*TASK REQUIREMENTS*: Please copy the lines below, exactly as they are, from the one with "J2 pin 1: +3V3 -> GND" through the one with "TP1: none -> test point (+12V)", and leave out the pictures.
DATA TO PROCESS Start Marker
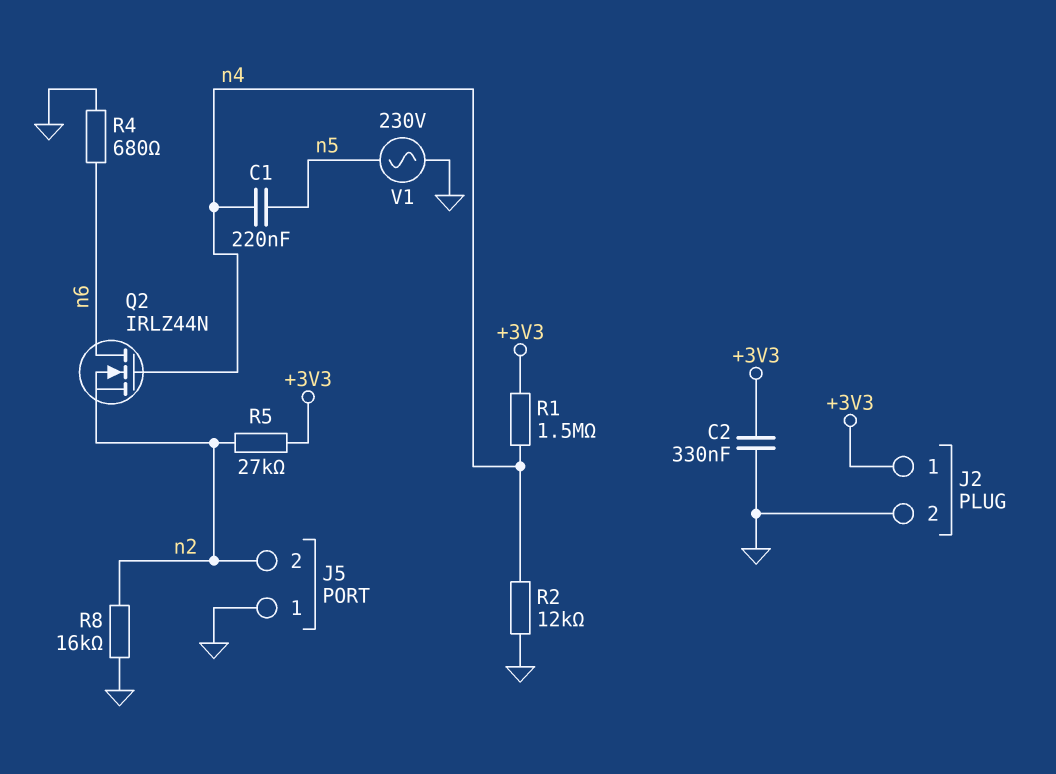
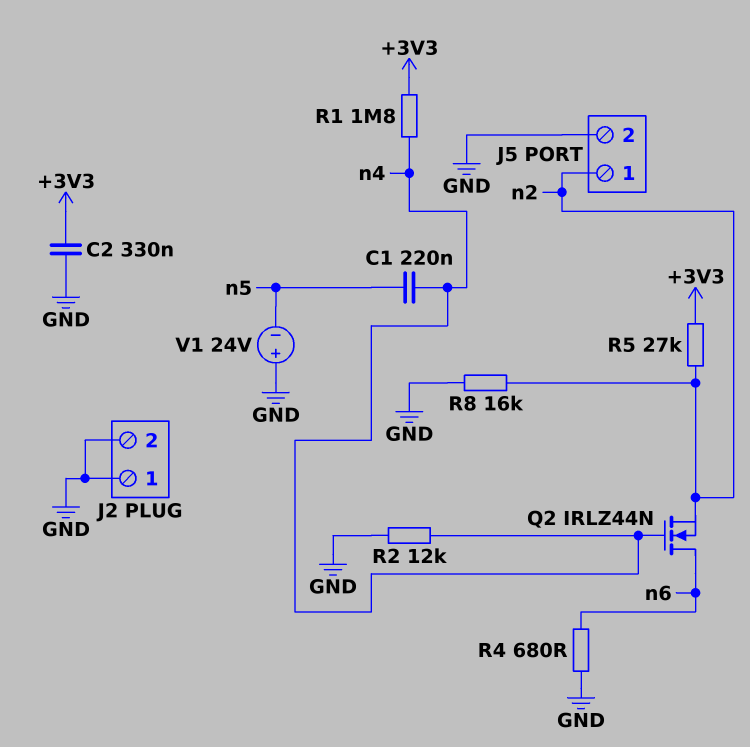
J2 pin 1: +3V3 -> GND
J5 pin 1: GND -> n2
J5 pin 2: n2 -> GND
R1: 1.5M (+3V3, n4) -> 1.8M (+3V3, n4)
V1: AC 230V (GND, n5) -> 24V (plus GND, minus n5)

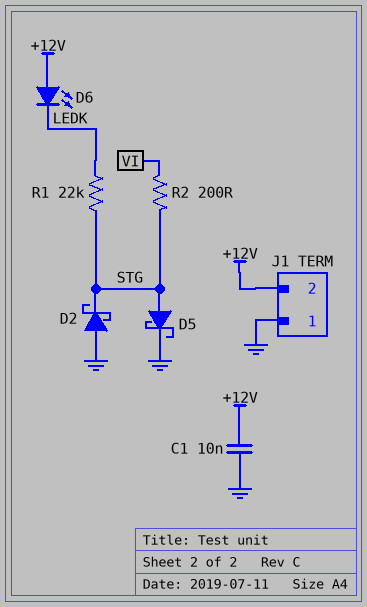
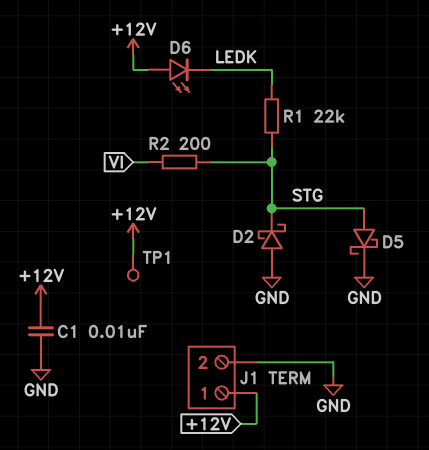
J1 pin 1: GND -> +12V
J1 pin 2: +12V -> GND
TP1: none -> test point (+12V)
DATA TO PROCESS End Marker
DATA TO PROCESS Start Marker
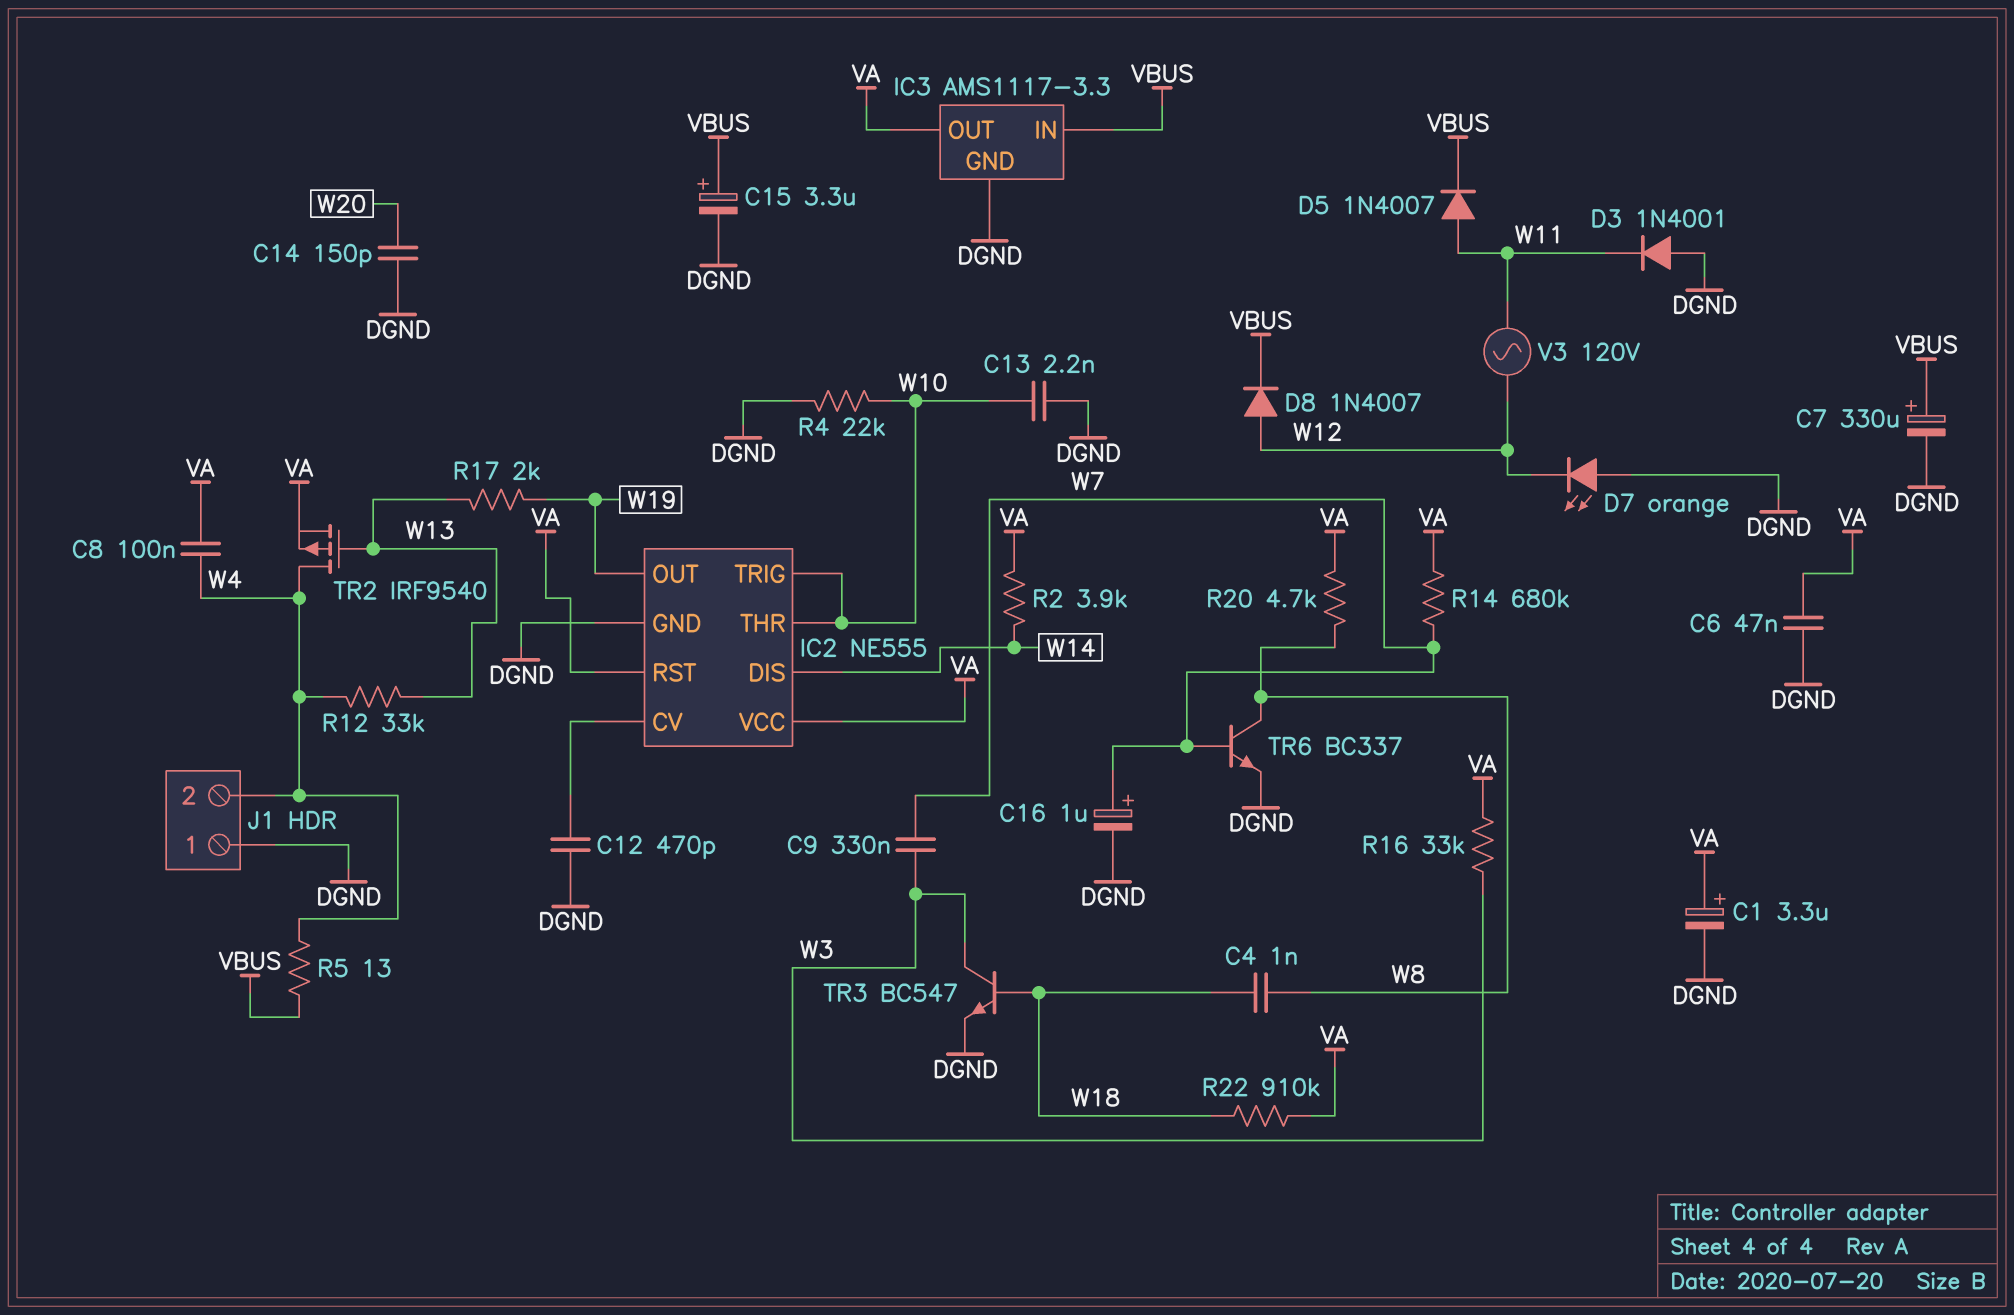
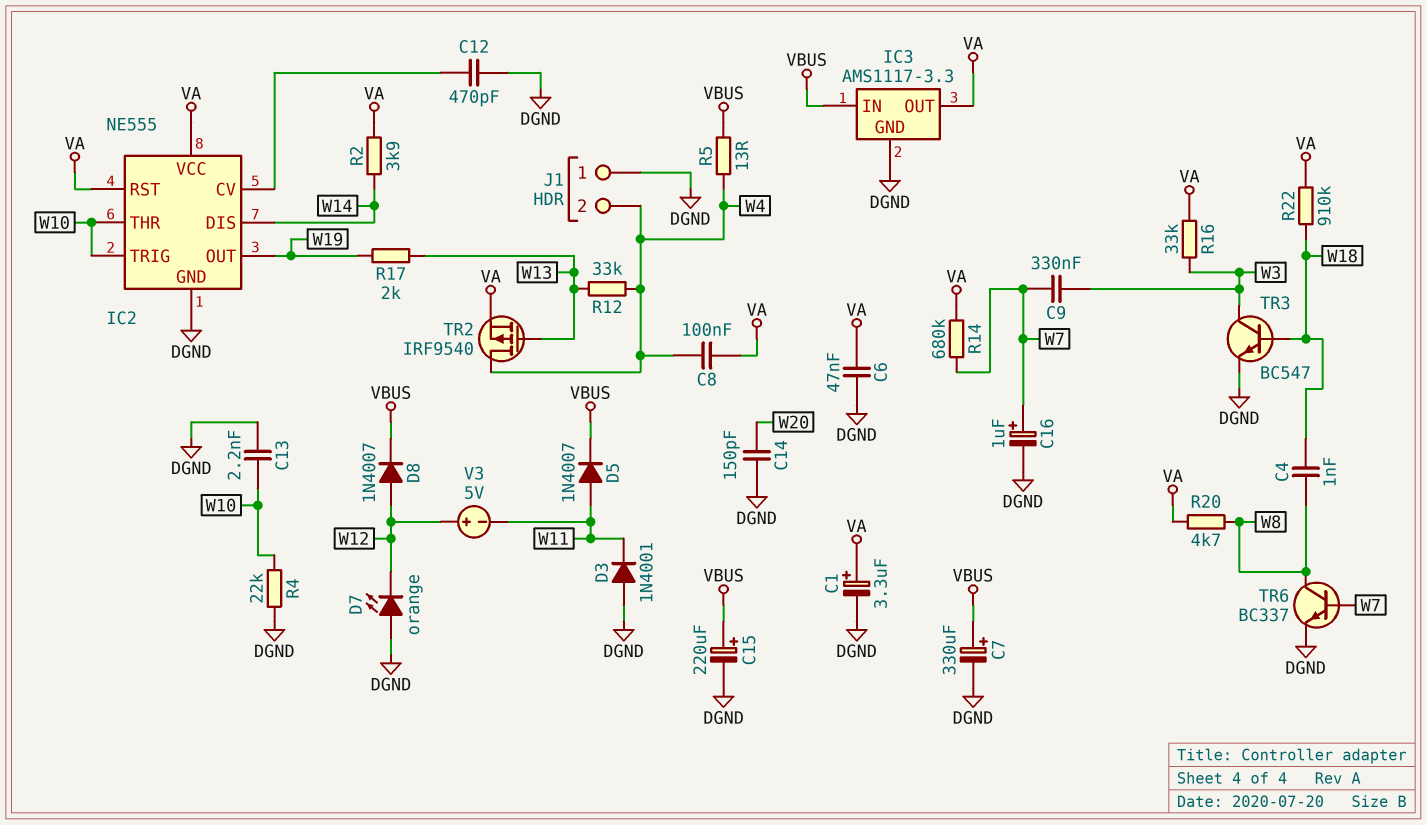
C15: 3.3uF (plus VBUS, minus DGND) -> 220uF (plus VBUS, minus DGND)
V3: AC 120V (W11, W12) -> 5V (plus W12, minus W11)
DATA TO PROCESS End Marker
DATA TO PROCESS Start Marker
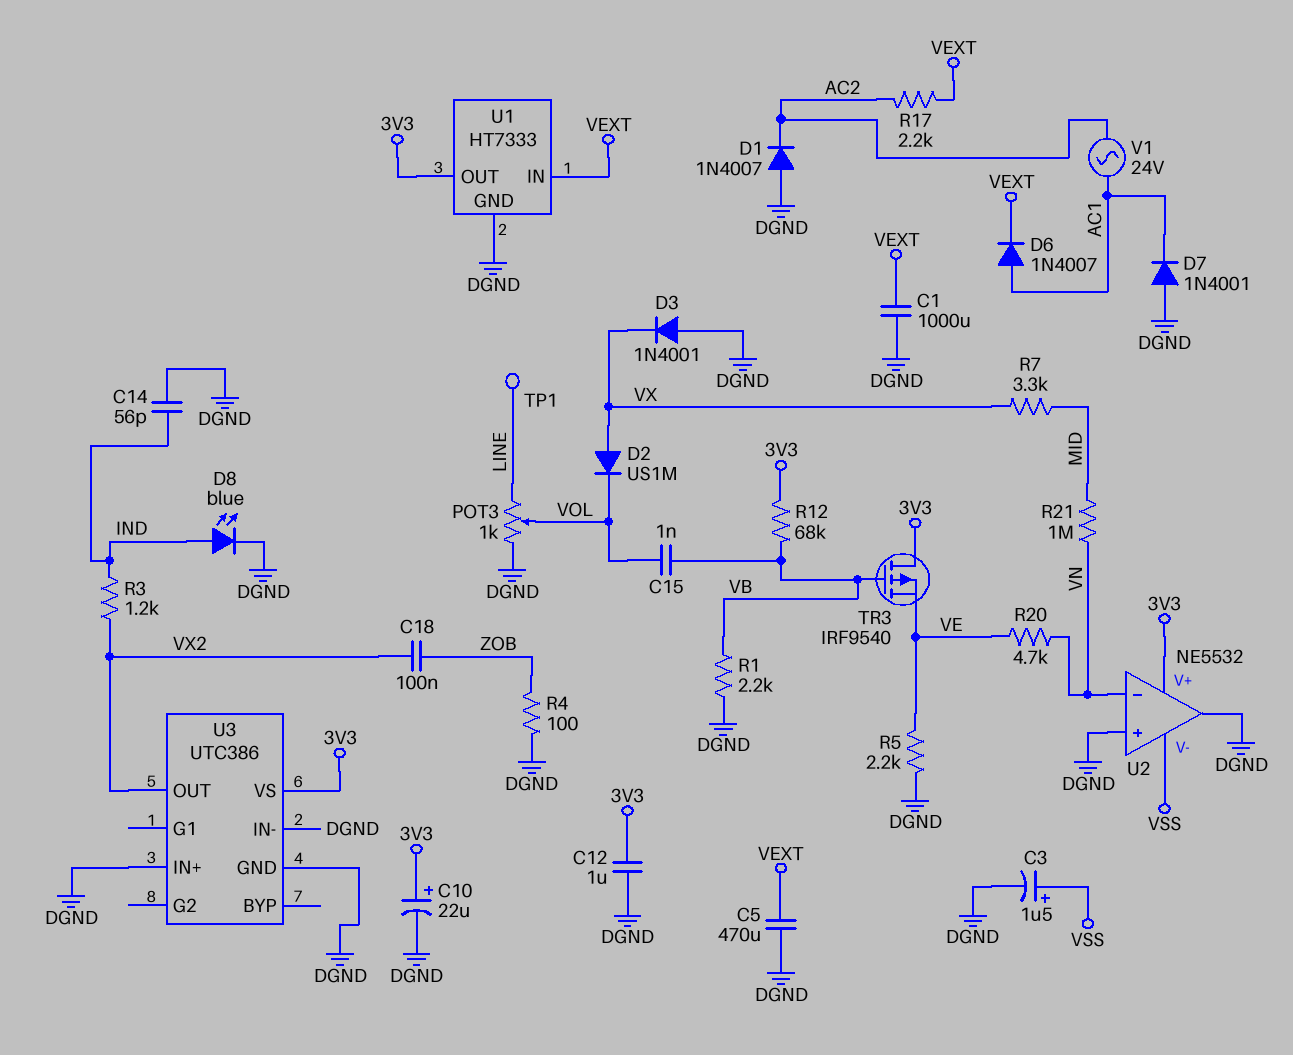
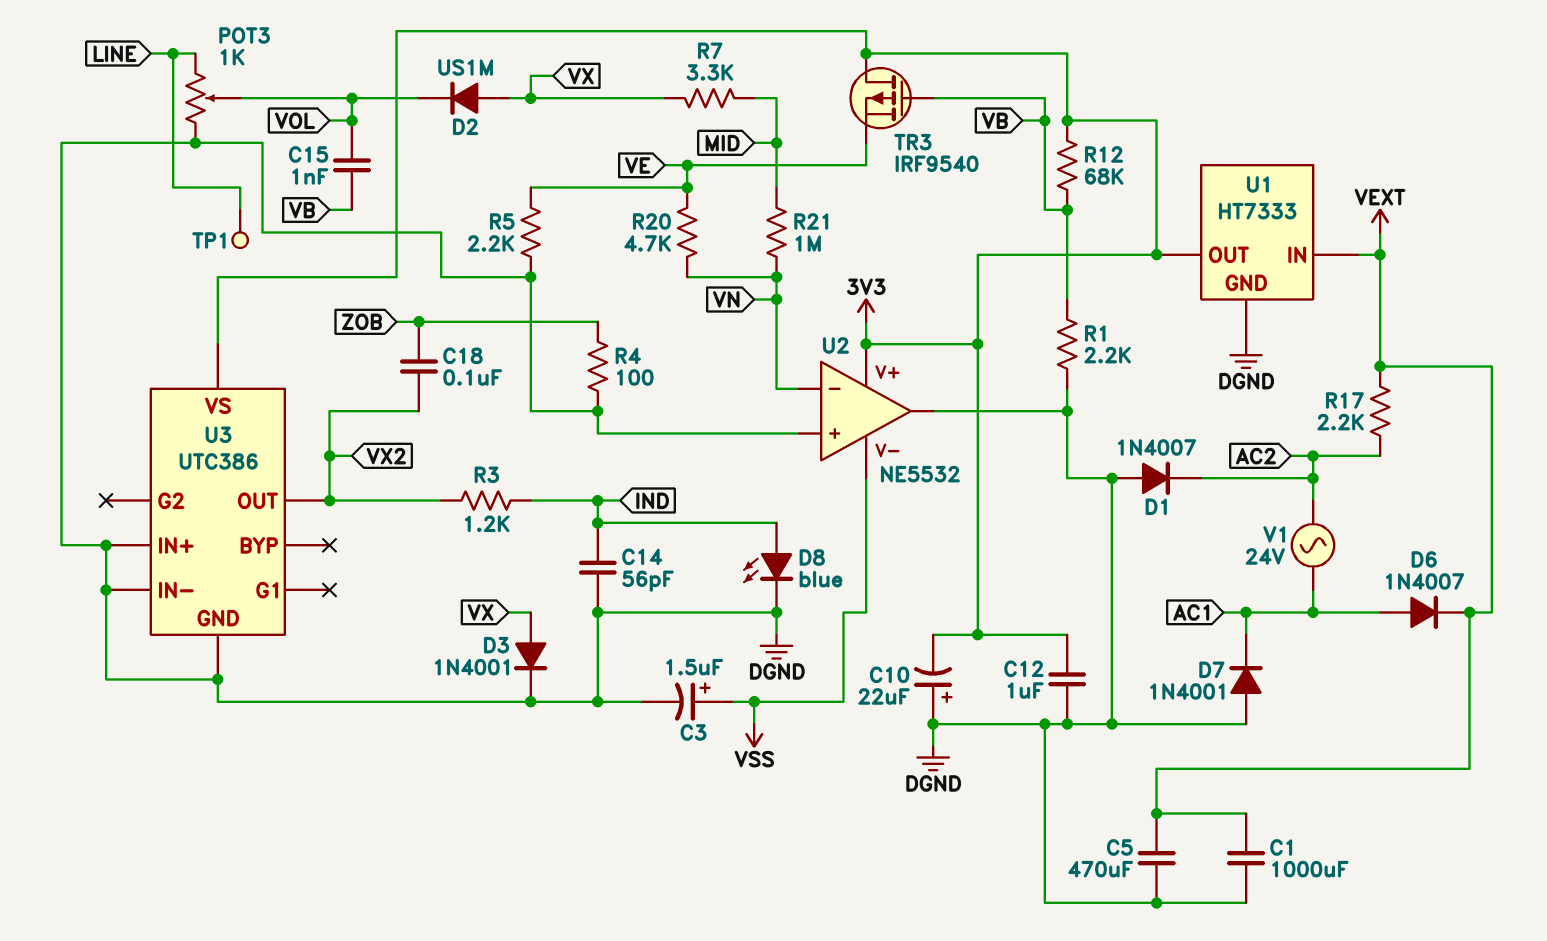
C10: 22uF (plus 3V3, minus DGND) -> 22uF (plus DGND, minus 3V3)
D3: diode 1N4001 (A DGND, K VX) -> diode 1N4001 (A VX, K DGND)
DATA TO PROCESS End Marker
*WRITTEN RESPONSE*:
J2 pin 1: +3V3 -> GND
J5 pin 1: GND -> n2
J5 pin 2: n2 -> GND
R1: 1.5M (+3V3, n4) -> 1.8M (+3V3, n4)
V1: AC 230V (GND, n5) -> 24V (plus GND, minus n5)

J1 pin 1: GND -> +12V
J1 pin 2: +12V -> GND
TP1: none -> test point (+12V)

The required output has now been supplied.